• [TO DO] Check each line of the entries for the string "hammer". Report only how many lines have it.

[Coordinate-based object records]
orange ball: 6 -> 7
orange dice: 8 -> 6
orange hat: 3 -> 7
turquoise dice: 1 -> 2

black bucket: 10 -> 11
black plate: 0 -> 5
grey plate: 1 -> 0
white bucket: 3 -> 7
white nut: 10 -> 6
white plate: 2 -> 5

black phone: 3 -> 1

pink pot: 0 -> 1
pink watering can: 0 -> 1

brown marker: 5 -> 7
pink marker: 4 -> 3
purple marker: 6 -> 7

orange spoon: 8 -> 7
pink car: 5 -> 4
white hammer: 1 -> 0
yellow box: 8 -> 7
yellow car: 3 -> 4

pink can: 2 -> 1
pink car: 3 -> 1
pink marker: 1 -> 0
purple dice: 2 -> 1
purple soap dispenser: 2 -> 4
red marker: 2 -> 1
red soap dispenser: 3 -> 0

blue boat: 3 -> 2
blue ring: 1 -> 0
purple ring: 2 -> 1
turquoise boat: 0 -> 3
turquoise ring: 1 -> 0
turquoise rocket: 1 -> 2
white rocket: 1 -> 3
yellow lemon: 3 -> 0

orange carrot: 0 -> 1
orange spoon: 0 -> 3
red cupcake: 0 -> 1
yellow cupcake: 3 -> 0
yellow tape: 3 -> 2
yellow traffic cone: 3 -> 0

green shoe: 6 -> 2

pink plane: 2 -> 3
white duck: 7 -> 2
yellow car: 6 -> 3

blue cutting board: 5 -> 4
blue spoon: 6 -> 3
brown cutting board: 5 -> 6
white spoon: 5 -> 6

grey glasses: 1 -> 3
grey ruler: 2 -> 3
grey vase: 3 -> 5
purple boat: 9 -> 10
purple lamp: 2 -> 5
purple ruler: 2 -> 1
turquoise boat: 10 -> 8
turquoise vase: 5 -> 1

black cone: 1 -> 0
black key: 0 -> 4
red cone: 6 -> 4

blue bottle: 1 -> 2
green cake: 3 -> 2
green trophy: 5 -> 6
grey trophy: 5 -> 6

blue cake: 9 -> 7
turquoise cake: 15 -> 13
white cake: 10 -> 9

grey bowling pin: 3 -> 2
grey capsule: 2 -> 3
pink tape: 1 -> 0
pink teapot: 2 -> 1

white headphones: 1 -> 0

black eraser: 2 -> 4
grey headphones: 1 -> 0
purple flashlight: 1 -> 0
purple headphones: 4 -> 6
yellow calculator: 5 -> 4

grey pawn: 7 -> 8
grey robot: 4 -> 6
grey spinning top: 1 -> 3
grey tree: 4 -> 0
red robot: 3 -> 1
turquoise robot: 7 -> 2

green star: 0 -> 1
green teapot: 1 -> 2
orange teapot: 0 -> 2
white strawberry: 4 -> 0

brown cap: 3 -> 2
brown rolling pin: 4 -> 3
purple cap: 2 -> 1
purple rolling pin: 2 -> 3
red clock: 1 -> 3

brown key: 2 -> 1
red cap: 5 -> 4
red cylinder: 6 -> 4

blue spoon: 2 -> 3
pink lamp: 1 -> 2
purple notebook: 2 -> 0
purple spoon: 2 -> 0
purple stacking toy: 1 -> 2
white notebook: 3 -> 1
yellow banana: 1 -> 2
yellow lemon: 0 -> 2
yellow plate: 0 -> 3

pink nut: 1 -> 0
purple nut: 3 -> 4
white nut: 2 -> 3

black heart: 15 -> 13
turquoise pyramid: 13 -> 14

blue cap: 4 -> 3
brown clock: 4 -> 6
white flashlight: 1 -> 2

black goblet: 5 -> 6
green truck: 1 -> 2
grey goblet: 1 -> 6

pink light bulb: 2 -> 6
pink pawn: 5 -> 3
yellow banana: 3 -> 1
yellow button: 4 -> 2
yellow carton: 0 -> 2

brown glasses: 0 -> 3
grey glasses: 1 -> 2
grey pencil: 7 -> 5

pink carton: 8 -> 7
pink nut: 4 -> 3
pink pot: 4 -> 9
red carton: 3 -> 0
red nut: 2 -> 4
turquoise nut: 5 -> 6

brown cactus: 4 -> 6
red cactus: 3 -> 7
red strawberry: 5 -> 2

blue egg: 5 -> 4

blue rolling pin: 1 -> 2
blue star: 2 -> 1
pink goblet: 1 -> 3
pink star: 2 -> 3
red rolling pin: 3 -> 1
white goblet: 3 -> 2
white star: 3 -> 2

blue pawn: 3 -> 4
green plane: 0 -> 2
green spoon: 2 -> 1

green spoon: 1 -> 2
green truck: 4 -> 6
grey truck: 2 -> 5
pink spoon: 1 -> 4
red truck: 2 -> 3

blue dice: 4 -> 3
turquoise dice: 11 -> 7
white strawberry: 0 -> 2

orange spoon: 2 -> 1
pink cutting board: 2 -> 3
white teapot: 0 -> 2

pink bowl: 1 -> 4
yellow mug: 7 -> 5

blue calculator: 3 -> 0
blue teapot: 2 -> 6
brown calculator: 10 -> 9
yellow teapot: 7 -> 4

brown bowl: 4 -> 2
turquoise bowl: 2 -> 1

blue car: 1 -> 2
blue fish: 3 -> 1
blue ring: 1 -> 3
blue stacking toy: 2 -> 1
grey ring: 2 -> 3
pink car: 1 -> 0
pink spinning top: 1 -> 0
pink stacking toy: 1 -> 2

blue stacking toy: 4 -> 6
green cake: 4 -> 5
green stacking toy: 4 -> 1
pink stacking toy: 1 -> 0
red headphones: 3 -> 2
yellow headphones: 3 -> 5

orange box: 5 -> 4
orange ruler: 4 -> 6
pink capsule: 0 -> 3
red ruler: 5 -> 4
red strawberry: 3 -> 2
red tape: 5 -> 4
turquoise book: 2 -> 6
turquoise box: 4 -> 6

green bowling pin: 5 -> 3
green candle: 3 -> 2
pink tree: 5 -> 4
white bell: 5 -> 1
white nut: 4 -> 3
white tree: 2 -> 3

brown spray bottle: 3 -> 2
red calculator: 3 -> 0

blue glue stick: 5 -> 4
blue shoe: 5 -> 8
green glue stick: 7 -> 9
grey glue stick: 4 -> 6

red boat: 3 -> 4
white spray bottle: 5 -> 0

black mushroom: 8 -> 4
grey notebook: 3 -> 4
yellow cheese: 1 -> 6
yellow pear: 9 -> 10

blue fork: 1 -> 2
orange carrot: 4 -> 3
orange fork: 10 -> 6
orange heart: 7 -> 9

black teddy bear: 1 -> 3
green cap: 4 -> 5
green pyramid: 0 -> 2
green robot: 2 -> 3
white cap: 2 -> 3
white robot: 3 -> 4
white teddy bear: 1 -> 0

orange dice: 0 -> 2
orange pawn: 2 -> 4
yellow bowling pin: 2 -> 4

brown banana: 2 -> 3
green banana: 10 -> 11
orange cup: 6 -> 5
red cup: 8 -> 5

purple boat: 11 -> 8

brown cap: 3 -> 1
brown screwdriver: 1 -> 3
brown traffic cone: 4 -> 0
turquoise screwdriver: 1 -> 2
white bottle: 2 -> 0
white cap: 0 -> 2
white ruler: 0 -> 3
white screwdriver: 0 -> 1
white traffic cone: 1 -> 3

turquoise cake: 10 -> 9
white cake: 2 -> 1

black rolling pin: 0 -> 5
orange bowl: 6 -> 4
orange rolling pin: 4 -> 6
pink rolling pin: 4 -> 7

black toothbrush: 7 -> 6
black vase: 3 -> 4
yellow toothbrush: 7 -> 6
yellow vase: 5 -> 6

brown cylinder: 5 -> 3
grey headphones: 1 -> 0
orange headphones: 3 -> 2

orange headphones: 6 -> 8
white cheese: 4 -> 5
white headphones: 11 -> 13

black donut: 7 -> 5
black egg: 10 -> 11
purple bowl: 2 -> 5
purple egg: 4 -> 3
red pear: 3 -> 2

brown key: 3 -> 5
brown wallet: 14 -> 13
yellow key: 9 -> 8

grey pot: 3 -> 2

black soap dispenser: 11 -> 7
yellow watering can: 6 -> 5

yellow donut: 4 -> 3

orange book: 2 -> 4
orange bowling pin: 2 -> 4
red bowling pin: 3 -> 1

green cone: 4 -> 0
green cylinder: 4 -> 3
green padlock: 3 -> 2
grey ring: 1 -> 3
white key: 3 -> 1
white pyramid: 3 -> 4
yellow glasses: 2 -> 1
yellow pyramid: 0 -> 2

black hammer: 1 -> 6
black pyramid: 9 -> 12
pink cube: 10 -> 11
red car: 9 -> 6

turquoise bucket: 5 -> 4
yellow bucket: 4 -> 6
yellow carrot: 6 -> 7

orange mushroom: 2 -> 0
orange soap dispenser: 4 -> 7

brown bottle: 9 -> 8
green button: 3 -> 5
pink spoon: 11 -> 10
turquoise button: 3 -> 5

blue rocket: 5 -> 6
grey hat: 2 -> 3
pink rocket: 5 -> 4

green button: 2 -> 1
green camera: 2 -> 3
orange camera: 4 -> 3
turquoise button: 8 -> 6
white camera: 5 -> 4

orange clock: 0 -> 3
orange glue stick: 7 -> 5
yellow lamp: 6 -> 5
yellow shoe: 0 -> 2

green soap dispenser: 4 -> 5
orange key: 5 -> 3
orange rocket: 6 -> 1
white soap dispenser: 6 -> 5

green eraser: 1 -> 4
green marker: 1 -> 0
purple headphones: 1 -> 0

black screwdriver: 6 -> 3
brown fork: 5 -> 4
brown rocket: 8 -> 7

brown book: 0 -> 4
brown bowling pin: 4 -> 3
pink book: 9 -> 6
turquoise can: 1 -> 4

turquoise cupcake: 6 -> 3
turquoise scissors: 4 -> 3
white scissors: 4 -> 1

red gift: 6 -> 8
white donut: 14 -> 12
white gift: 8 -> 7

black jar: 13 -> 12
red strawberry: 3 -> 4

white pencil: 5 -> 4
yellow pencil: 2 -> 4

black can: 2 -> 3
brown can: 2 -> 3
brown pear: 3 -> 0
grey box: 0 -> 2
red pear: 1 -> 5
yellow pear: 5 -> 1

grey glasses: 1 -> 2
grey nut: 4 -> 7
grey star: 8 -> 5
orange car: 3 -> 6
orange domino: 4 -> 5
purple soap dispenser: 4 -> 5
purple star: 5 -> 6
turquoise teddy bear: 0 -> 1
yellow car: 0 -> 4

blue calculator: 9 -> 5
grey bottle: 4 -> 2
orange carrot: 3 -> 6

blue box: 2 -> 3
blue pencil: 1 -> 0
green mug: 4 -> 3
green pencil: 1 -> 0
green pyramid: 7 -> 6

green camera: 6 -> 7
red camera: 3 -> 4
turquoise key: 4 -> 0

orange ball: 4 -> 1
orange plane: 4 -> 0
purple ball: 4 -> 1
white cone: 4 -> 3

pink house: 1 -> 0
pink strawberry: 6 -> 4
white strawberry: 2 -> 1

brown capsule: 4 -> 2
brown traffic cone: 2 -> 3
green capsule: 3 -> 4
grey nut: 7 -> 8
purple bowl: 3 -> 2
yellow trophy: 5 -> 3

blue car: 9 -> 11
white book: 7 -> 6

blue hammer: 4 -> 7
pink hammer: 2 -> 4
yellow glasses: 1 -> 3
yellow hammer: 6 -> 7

• [ANSWER FOR THE TASK] 5